### TASK OBJECTIVE
Restate verbatim the span of lines below between the line with "blue circle: (429, 119) -> (264, 98), moved" and the line with "blue arrow: (312, 920) -> (300, 741), moved", including those two lines, and only that span.

### PROVIDED ENTRIES
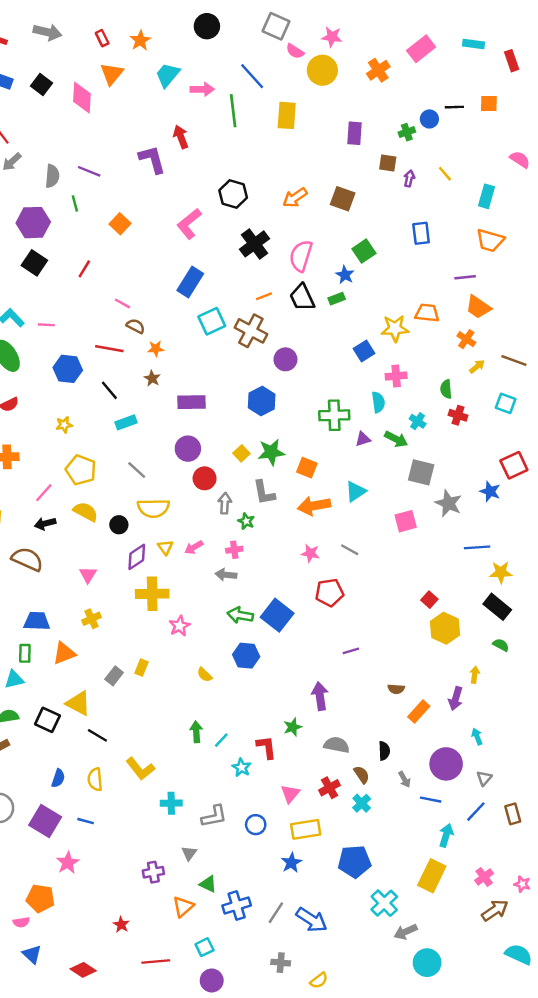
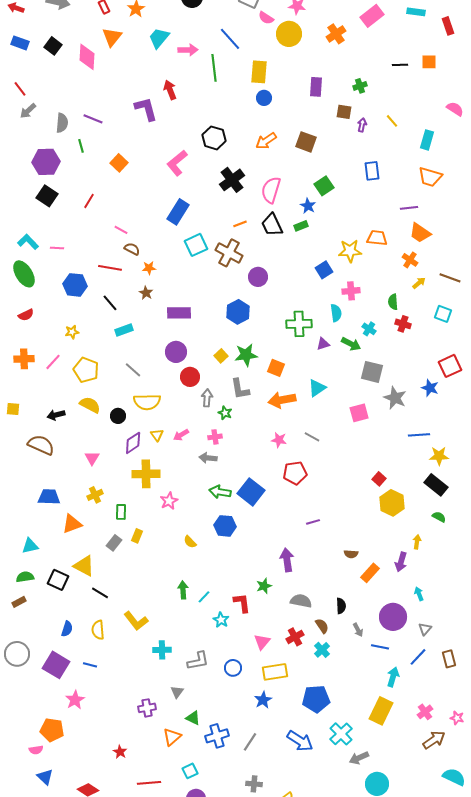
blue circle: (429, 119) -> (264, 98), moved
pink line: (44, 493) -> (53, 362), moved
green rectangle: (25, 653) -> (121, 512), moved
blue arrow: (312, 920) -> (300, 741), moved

---

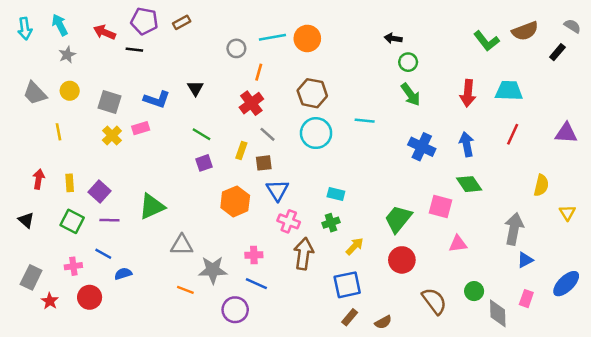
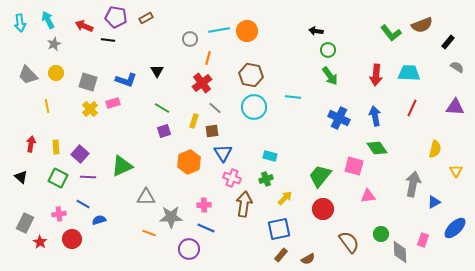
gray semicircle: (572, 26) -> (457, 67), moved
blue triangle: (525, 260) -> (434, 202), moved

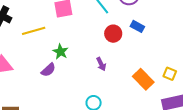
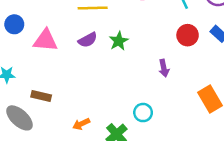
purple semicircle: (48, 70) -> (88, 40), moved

### SOLUTION TO THIS EXERCISE
blue circle: (429, 119) -> (264, 98), moved
pink line: (44, 493) -> (53, 362), moved
green rectangle: (25, 653) -> (121, 512), moved
blue arrow: (312, 920) -> (300, 741), moved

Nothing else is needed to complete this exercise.